▶ **Your objective**
Give only the number of lines in the records that include the string "grey".

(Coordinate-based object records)
=-=-=-=-=

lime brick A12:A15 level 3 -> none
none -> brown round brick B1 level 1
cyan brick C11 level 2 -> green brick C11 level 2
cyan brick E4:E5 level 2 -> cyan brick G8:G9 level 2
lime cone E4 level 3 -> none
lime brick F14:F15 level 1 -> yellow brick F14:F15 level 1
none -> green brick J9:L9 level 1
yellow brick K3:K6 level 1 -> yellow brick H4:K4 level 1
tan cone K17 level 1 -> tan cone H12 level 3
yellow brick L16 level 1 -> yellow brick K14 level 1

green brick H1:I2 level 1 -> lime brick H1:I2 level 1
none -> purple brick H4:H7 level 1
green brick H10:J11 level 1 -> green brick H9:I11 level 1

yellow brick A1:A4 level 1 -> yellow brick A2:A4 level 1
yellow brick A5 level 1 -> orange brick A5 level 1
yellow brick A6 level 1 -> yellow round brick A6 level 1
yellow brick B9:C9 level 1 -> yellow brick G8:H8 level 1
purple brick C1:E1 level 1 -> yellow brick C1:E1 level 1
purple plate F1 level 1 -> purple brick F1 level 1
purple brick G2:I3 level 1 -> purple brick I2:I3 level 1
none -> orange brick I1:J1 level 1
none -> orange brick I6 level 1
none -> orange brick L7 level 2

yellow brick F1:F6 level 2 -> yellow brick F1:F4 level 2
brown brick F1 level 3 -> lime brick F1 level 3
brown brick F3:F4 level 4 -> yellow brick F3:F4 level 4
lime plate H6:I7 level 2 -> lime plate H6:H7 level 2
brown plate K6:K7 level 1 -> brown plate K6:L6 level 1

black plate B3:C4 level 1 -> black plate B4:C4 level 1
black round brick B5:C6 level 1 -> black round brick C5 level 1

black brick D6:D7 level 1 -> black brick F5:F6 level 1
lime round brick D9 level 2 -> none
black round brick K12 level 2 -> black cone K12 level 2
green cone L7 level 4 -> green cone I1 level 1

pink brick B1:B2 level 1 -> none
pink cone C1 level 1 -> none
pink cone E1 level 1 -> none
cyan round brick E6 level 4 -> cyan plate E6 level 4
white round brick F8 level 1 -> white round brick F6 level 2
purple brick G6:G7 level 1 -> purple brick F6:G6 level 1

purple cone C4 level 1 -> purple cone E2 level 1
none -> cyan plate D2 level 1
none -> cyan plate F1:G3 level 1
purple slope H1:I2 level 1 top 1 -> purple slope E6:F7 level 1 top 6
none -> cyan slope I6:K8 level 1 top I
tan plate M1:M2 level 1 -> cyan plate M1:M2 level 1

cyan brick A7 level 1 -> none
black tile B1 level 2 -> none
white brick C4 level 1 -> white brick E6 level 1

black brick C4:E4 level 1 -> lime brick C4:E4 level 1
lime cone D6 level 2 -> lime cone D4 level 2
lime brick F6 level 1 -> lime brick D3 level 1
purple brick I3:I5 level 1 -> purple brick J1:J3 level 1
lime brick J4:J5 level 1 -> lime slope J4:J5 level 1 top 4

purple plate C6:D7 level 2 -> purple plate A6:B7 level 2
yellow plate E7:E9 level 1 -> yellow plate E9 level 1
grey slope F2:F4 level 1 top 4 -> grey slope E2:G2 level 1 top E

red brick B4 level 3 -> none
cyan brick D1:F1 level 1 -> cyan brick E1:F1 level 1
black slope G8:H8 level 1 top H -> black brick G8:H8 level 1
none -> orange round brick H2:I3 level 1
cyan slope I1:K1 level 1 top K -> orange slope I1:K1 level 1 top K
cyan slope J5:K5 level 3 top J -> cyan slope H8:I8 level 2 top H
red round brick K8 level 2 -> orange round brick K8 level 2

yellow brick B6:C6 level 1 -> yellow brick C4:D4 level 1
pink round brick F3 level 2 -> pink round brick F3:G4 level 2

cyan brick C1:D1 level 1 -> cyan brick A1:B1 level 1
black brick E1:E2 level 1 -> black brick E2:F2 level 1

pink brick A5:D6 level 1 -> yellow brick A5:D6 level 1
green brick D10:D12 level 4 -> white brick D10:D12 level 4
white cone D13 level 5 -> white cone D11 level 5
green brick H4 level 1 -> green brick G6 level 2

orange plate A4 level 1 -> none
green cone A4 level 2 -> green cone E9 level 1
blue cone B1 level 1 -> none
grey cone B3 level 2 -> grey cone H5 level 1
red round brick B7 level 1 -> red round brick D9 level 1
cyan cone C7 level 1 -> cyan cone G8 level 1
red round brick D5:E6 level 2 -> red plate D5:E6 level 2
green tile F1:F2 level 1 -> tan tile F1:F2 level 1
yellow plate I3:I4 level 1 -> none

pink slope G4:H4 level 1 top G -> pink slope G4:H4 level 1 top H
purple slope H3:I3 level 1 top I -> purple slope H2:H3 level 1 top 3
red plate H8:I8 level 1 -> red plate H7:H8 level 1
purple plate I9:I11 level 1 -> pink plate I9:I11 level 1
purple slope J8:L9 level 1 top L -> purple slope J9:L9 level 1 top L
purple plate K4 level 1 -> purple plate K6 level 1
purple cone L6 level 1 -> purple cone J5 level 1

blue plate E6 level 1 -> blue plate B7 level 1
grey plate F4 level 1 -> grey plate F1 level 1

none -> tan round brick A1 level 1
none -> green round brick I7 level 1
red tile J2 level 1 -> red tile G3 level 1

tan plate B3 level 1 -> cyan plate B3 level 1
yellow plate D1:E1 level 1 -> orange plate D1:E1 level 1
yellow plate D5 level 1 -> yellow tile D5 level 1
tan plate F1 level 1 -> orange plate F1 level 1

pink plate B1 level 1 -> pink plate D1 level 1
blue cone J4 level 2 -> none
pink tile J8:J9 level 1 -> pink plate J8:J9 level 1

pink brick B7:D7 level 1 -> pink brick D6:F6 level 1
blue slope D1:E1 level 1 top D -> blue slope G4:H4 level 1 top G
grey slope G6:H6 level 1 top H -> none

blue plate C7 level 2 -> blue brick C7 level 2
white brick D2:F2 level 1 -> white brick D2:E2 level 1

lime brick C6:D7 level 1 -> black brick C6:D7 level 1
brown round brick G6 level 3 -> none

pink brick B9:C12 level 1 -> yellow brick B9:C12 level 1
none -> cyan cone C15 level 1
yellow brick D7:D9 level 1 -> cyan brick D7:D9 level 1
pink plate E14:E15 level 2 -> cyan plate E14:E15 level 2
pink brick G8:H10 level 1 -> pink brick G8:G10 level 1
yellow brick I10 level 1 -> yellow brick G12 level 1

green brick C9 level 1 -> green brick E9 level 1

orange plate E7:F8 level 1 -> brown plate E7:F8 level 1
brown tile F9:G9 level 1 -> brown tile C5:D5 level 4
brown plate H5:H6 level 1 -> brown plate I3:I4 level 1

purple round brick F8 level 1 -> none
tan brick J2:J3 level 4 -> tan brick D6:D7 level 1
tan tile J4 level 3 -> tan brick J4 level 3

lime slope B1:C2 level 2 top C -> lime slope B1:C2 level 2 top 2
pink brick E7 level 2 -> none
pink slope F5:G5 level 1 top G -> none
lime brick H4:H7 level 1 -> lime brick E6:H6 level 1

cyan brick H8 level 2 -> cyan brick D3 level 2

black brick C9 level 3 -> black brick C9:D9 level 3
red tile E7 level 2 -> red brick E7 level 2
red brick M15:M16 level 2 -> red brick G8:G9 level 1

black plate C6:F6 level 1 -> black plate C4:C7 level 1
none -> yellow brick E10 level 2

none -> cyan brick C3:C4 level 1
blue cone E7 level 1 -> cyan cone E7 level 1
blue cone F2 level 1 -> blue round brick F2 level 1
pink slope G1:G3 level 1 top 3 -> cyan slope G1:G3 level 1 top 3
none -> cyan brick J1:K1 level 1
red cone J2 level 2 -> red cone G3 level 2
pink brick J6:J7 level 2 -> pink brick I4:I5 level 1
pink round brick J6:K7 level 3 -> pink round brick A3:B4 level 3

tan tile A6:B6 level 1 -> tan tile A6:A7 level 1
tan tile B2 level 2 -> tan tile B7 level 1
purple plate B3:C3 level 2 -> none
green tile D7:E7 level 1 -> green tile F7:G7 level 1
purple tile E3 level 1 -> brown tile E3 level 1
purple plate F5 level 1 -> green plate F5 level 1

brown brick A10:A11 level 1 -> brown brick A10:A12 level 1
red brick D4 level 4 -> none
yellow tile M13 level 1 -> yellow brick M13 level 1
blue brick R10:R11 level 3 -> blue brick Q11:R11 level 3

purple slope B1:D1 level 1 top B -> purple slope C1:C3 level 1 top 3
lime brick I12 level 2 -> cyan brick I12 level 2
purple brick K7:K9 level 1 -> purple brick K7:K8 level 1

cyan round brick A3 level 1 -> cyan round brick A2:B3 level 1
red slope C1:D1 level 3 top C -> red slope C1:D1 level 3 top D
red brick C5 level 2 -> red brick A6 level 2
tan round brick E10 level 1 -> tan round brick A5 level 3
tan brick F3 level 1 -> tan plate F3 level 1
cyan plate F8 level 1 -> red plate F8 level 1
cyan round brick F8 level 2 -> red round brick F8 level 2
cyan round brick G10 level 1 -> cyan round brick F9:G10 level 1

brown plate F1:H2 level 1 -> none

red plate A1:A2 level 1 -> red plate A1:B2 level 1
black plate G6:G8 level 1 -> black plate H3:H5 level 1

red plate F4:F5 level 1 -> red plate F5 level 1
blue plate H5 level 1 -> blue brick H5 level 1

=-=-=-=-=

▶ **Reply to the task**
4